● **DESCRIPTION OF THE TASK**
In full and without deviation, reproduce the records that follow.

● **MATERIAL PROVIDED**
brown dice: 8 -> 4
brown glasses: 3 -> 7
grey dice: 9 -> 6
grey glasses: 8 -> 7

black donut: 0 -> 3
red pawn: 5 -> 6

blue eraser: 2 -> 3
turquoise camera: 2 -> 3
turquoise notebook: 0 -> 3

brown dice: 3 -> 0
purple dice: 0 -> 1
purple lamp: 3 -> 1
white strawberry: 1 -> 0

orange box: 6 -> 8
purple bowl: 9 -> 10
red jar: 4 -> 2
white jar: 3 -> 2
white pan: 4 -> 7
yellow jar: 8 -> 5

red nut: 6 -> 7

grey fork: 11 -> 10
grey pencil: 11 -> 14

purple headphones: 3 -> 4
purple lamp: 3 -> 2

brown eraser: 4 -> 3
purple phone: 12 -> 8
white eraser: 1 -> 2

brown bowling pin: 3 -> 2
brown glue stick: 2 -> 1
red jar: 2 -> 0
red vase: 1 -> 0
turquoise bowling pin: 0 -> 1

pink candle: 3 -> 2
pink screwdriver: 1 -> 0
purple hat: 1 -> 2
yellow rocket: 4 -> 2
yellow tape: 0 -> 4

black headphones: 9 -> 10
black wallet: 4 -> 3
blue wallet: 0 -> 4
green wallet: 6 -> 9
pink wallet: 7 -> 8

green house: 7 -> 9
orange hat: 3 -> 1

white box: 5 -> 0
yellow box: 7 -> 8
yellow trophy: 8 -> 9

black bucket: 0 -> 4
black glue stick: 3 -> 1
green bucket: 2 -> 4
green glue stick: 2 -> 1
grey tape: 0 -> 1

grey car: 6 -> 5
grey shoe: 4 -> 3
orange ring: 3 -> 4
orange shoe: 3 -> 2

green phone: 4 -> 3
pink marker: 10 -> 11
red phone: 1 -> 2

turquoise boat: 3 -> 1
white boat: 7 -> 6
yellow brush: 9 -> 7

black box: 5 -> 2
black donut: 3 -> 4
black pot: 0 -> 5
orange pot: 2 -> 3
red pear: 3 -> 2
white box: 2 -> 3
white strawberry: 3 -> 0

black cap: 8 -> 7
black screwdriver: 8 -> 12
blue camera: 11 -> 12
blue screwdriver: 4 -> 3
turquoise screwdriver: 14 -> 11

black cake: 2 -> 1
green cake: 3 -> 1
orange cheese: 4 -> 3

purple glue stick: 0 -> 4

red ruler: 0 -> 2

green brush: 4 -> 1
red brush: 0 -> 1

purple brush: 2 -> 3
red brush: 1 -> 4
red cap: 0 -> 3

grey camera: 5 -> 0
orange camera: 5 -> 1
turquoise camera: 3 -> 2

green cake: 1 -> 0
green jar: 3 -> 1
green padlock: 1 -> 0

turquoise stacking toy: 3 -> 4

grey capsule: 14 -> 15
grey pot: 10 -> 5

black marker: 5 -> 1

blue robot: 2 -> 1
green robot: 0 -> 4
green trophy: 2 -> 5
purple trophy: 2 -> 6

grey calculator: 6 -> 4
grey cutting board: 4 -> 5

● **ANSWER SECTION**
brown dice: 8 -> 4
brown glasses: 3 -> 7
grey dice: 9 -> 6
grey glasses: 8 -> 7

black donut: 0 -> 3
red pawn: 5 -> 6

blue eraser: 2 -> 3
turquoise camera: 2 -> 3
turquoise notebook: 0 -> 3

brown dice: 3 -> 0
purple dice: 0 -> 1
purple lamp: 3 -> 1
white strawberry: 1 -> 0

orange box: 6 -> 8
purple bowl: 9 -> 10
red jar: 4 -> 2
white jar: 3 -> 2
white pan: 4 -> 7
yellow jar: 8 -> 5

red nut: 6 -> 7

grey fork: 11 -> 10
grey pencil: 11 -> 14

purple headphones: 3 -> 4
purple lamp: 3 -> 2

brown eraser: 4 -> 3
purple phone: 12 -> 8
white eraser: 1 -> 2

brown bowling pin: 3 -> 2
brown glue stick: 2 -> 1
red jar: 2 -> 0
red vase: 1 -> 0
turquoise bowling pin: 0 -> 1

pink candle: 3 -> 2
pink screwdriver: 1 -> 0
purple hat: 1 -> 2
yellow rocket: 4 -> 2
yellow tape: 0 -> 4

black headphones: 9 -> 10
black wallet: 4 -> 3
blue wallet: 0 -> 4
green wallet: 6 -> 9
pink wallet: 7 -> 8

green house: 7 -> 9
orange hat: 3 -> 1

white box: 5 -> 0
yellow box: 7 -> 8
yellow trophy: 8 -> 9

black bucket: 0 -> 4
black glue stick: 3 -> 1
green bucket: 2 -> 4
green glue stick: 2 -> 1
grey tape: 0 -> 1

grey car: 6 -> 5
grey shoe: 4 -> 3
orange ring: 3 -> 4
orange shoe: 3 -> 2

green phone: 4 -> 3
pink marker: 10 -> 11
red phone: 1 -> 2

turquoise boat: 3 -> 1
white boat: 7 -> 6
yellow brush: 9 -> 7

black box: 5 -> 2
black donut: 3 -> 4
black pot: 0 -> 5
orange pot: 2 -> 3
red pear: 3 -> 2
white box: 2 -> 3
white strawberry: 3 -> 0

black cap: 8 -> 7
black screwdriver: 8 -> 12
blue camera: 11 -> 12
blue screwdriver: 4 -> 3
turquoise screwdriver: 14 -> 11

black cake: 2 -> 1
green cake: 3 -> 1
orange cheese: 4 -> 3

purple glue stick: 0 -> 4

red ruler: 0 -> 2

green brush: 4 -> 1
red brush: 0 -> 1

purple brush: 2 -> 3
red brush: 1 -> 4
red cap: 0 -> 3

grey camera: 5 -> 0
orange camera: 5 -> 1
turquoise camera: 3 -> 2

green cake: 1 -> 0
green jar: 3 -> 1
green padlock: 1 -> 0

turquoise stacking toy: 3 -> 4

grey capsule: 14 -> 15
grey pot: 10 -> 5

black marker: 5 -> 1

blue robot: 2 -> 1
green robot: 0 -> 4
green trophy: 2 -> 5
purple trophy: 2 -> 6

grey calculator: 6 -> 4
grey cutting board: 4 -> 5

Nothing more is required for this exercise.